* [DATASET EXTRACT]
########################################

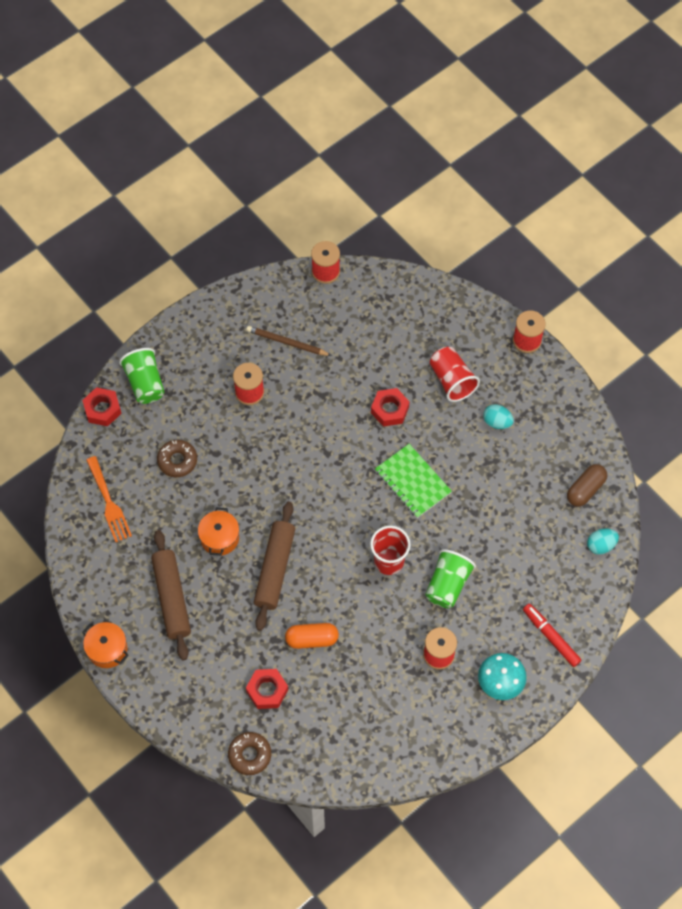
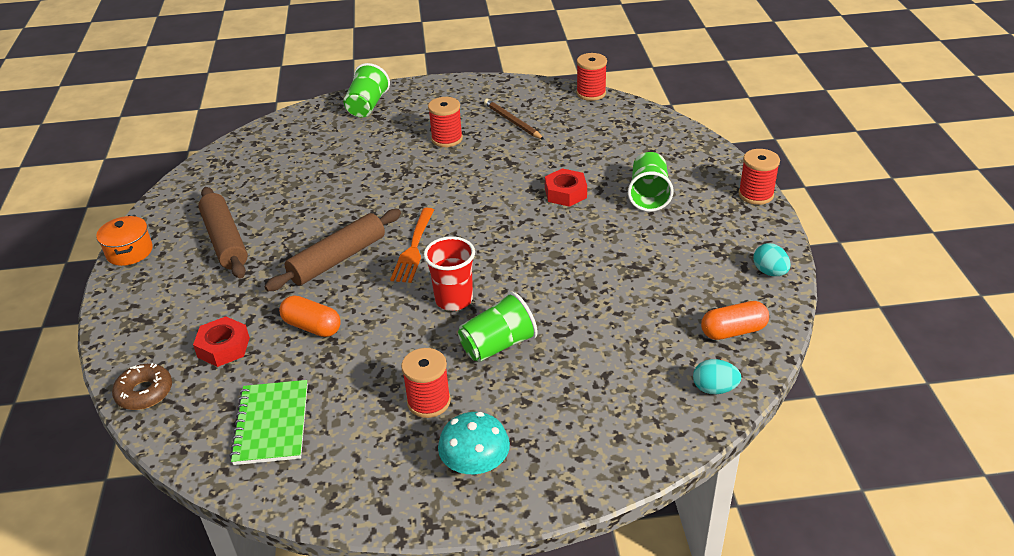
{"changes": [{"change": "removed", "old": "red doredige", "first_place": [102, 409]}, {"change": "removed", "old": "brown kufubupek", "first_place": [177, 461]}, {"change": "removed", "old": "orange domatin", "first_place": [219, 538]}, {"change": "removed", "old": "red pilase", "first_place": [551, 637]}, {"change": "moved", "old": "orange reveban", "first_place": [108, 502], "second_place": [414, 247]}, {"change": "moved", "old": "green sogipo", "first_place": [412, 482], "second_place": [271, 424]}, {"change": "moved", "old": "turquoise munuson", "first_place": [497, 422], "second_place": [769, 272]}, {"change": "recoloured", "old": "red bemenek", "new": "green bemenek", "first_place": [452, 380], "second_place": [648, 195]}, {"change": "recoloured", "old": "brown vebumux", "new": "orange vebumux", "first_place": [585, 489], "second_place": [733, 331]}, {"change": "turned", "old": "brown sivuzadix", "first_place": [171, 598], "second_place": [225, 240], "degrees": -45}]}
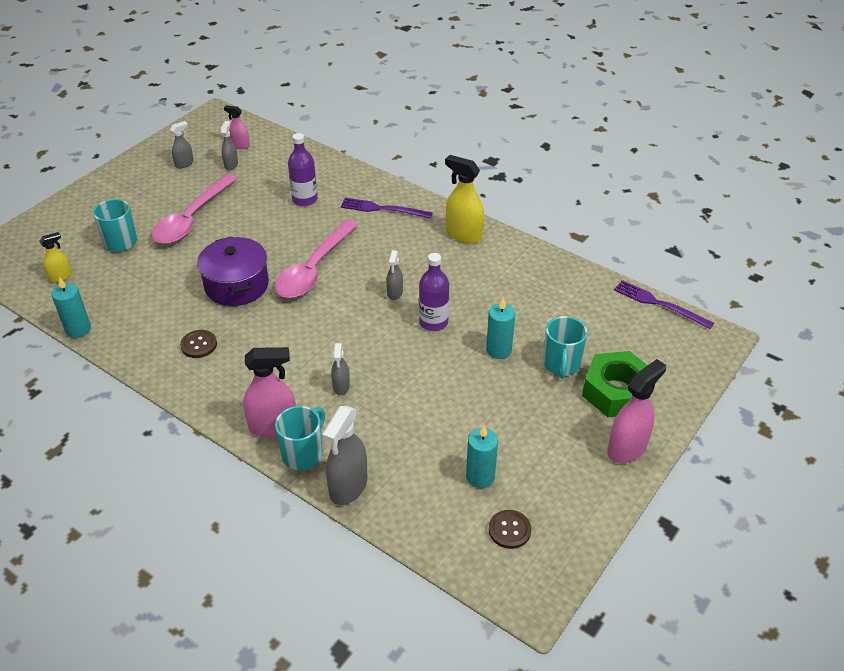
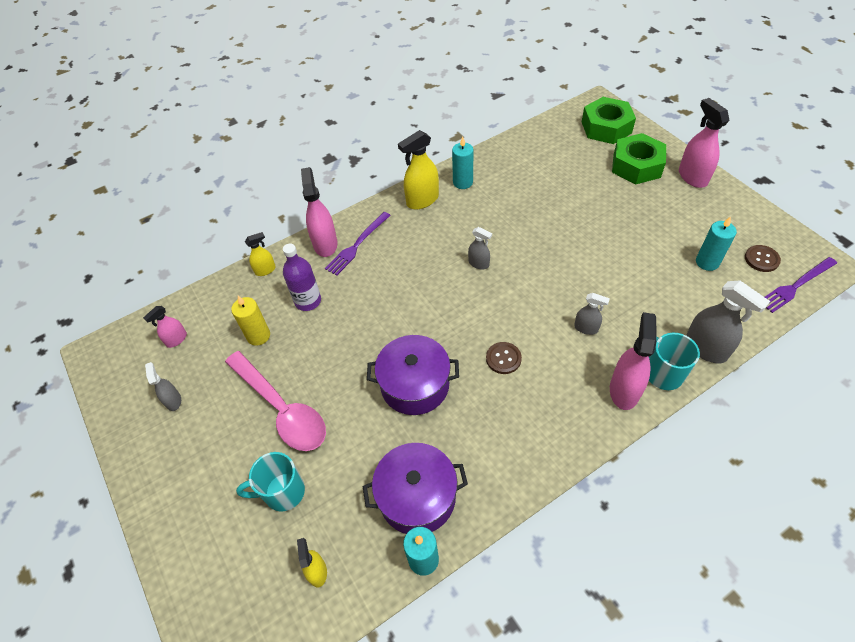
{"changes": [{"change": "removed", "old": "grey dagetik", "first_place": [231, 164]}, {"change": "removed", "old": "pink bonelux", "first_place": [314, 269]}, {"change": "removed", "old": "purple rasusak", "first_place": [433, 322]}, {"change": "removed", "old": "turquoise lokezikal", "first_place": [561, 365]}, {"change": "added", "new": "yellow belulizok", "second_place": [258, 336]}, {"change": "added", "new": "yellow dagetik", "second_place": [265, 270]}, {"change": "added", "new": "pink dagetik", "second_place": [325, 244]}, {"change": "added", "new": "purple domatin", "second_place": [417, 497]}, {"change": "added", "new": "green doredige", "second_place": [606, 127]}, {"change": "moved", "old": "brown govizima", "first_place": [199, 345], "second_place": [503, 358]}, {"change": "moved", "old": "turquoise belulizok", "first_place": [498, 350], "second_place": [463, 182]}, {"change": "moved", "old": "purple reveban", "first_place": [659, 304], "second_place": [796, 286]}]}
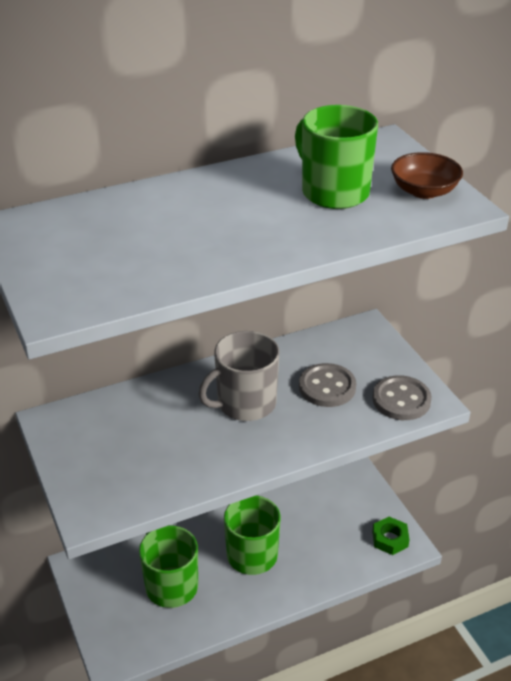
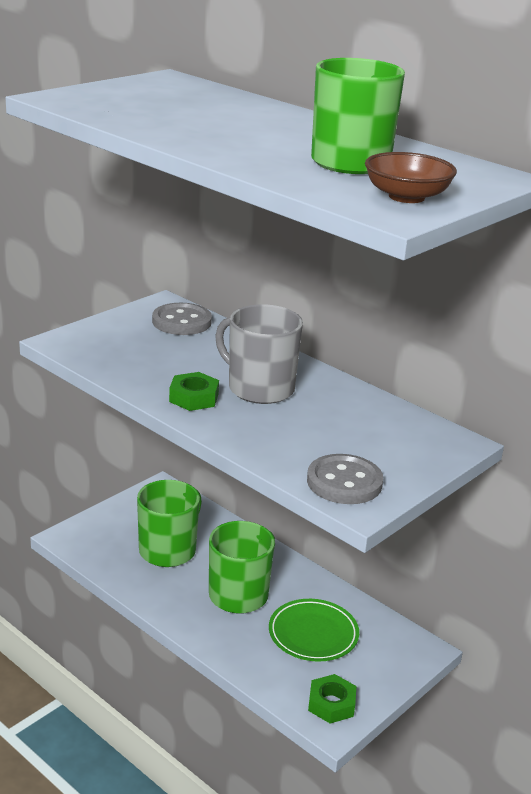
{"changes": [{"change": "added", "new": "green doredige", "second_place": [194, 398]}, {"change": "added", "new": "green zavukux", "second_place": [313, 634]}, {"change": "moved", "old": "grey govizima", "first_place": [327, 387], "second_place": [181, 322]}]}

########################################

* [WORK TO BE COMPLETED]
Print the whole listing exactly. No pictures belong in the copy.

* [ANSWER FOR THIS EXERCISE]
{"changes": [{"change": "removed", "old": "red doredige", "first_place": [102, 409]}, {"change": "removed", "old": "brown kufubupek", "first_place": [177, 461]}, {"change": "removed", "old": "orange domatin", "first_place": [219, 538]}, {"change": "removed", "old": "red pilase", "first_place": [551, 637]}, {"change": "moved", "old": "orange reveban", "first_place": [108, 502], "second_place": [414, 247]}, {"change": "moved", "old": "green sogipo", "first_place": [412, 482], "second_place": [271, 424]}, {"change": "moved", "old": "turquoise munuson", "first_place": [497, 422], "second_place": [769, 272]}, {"change": "recoloured", "old": "red bemenek", "new": "green bemenek", "first_place": [452, 380], "second_place": [648, 195]}, {"change": "recoloured", "old": "brown vebumux", "new": "orange vebumux", "first_place": [585, 489], "second_place": [733, 331]}, {"change": "turned", "old": "brown sivuzadix", "first_place": [171, 598], "second_place": [225, 240], "degrees": -45}]}
{"changes": [{"change": "removed", "old": "grey dagetik", "first_place": [231, 164]}, {"change": "removed", "old": "pink bonelux", "first_place": [314, 269]}, {"change": "removed", "old": "purple rasusak", "first_place": [433, 322]}, {"change": "removed", "old": "turquoise lokezikal", "first_place": [561, 365]}, {"change": "added", "new": "yellow belulizok", "second_place": [258, 336]}, {"change": "added", "new": "yellow dagetik", "second_place": [265, 270]}, {"change": "added", "new": "pink dagetik", "second_place": [325, 244]}, {"change": "added", "new": "purple domatin", "second_place": [417, 497]}, {"change": "added", "new": "green doredige", "second_place": [606, 127]}, {"change": "moved", "old": "brown govizima", "first_place": [199, 345], "second_place": [503, 358]}, {"change": "moved", "old": "turquoise belulizok", "first_place": [498, 350], "second_place": [463, 182]}, {"change": "moved", "old": "purple reveban", "first_place": [659, 304], "second_place": [796, 286]}]}
{"changes": [{"change": "added", "new": "green doredige", "second_place": [194, 398]}, {"change": "added", "new": "green zavukux", "second_place": [313, 634]}, {"change": "moved", "old": "grey govizima", "first_place": [327, 387], "second_place": [181, 322]}]}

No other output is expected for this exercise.